Every record is to be printed exactly as written; pictures are to be omitted.

Before-and-after change records:
* * * *

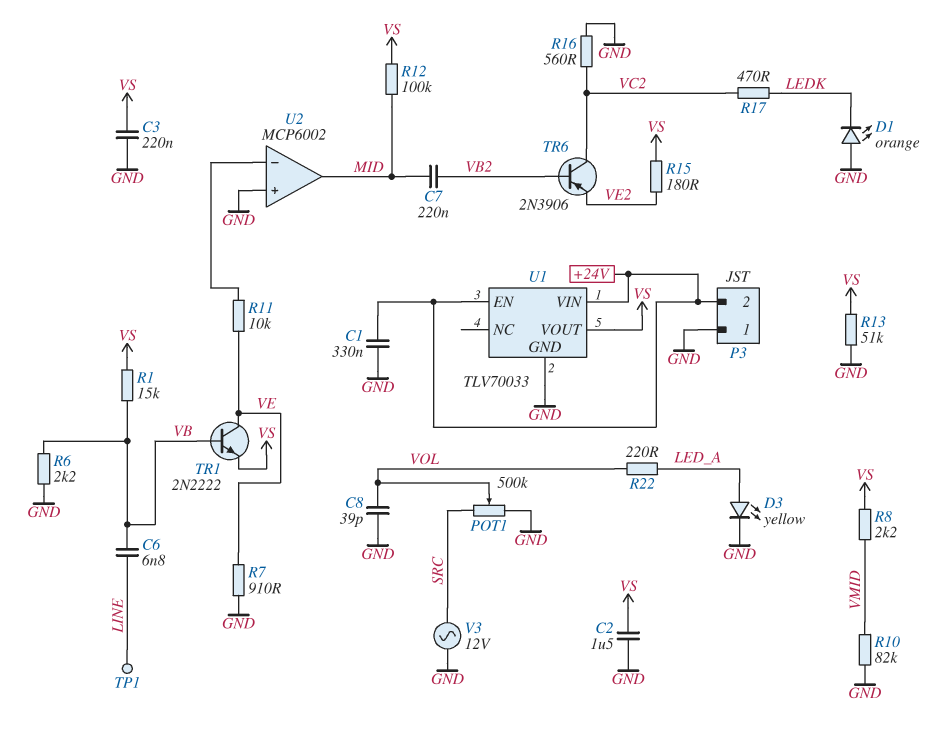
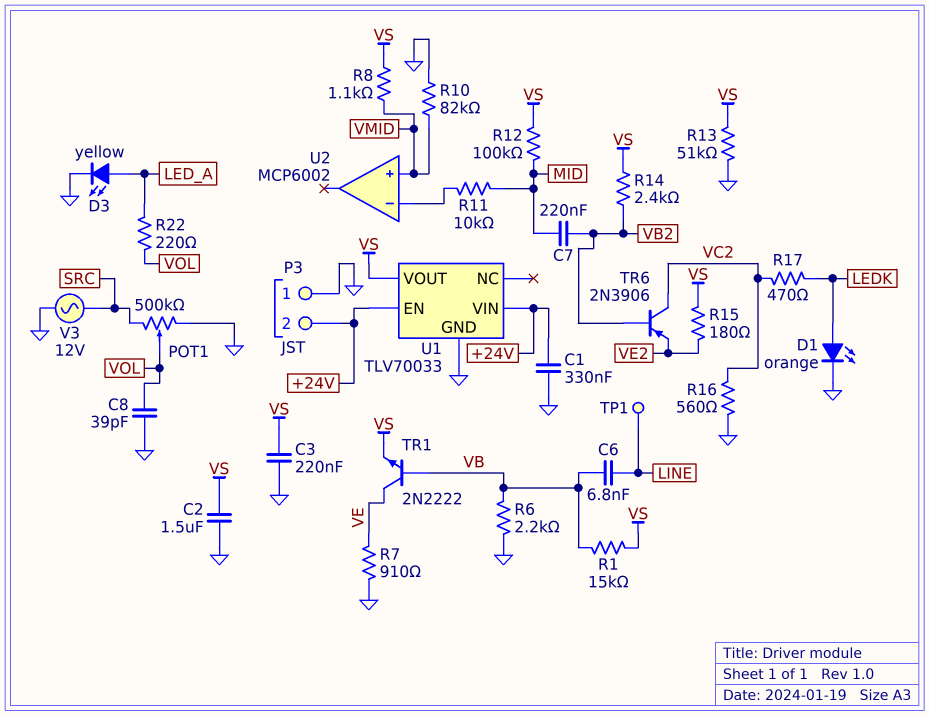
D1: LED orange (A GND, K LEDK) -> LED orange (A LEDK, K GND)
R8: 2.2k (VMID, VS) -> 1.1k (VMID, VS)
R11: 10k (U2/in-, VE) -> 10k (MID, U2/in-)
R14: none -> 2.4k (VB2, VS)
U2 pin in+: GND -> VMID
U2 pin out: MID -> none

* * * *

### Exercise solution
D1: LED orange (A GND, K LEDK) -> LED orange (A LEDK, K GND)
R8: 2.2k (VMID, VS) -> 1.1k (VMID, VS)
R11: 10k (U2/in-, VE) -> 10k (MID, U2/in-)
R14: none -> 2.4k (VB2, VS)
U2 pin in+: GND -> VMID
U2 pin out: MID -> none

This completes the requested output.